The full listing, minus its pictures, should be printed again exactly as it stands.

- **SOURCE MATERIAL**:
++++++

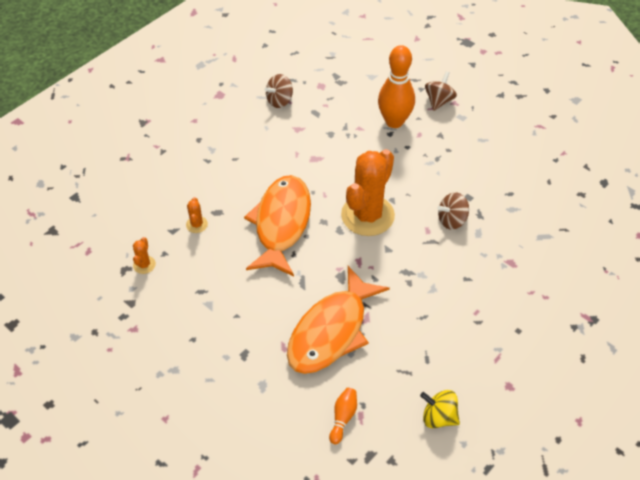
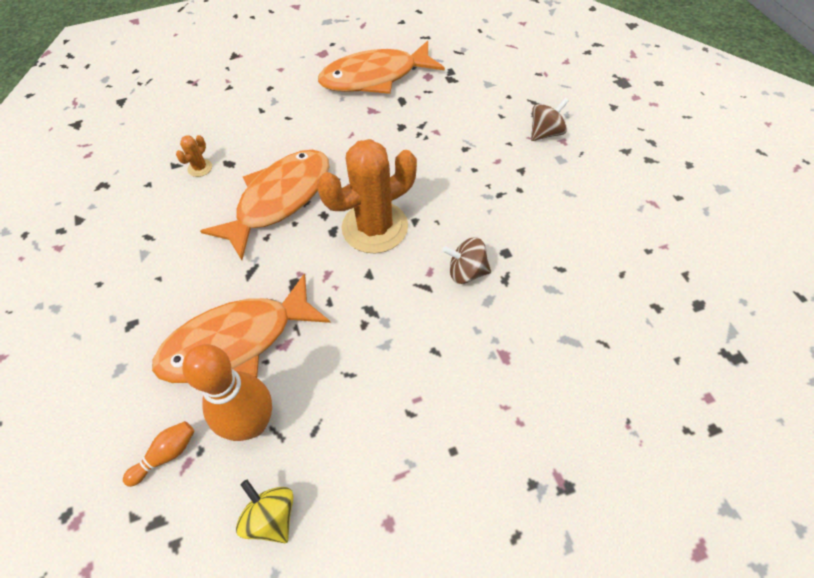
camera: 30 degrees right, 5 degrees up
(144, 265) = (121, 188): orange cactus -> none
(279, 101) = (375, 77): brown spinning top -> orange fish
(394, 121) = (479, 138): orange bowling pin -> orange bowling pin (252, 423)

++++++

- **SOLUTION TO THE PROBLEM**:
camera: 30 degrees right, 5 degrees up
(144, 265) = (121, 188): orange cactus -> none
(279, 101) = (375, 77): brown spinning top -> orange fish
(394, 121) = (479, 138): orange bowling pin -> orange bowling pin (252, 423)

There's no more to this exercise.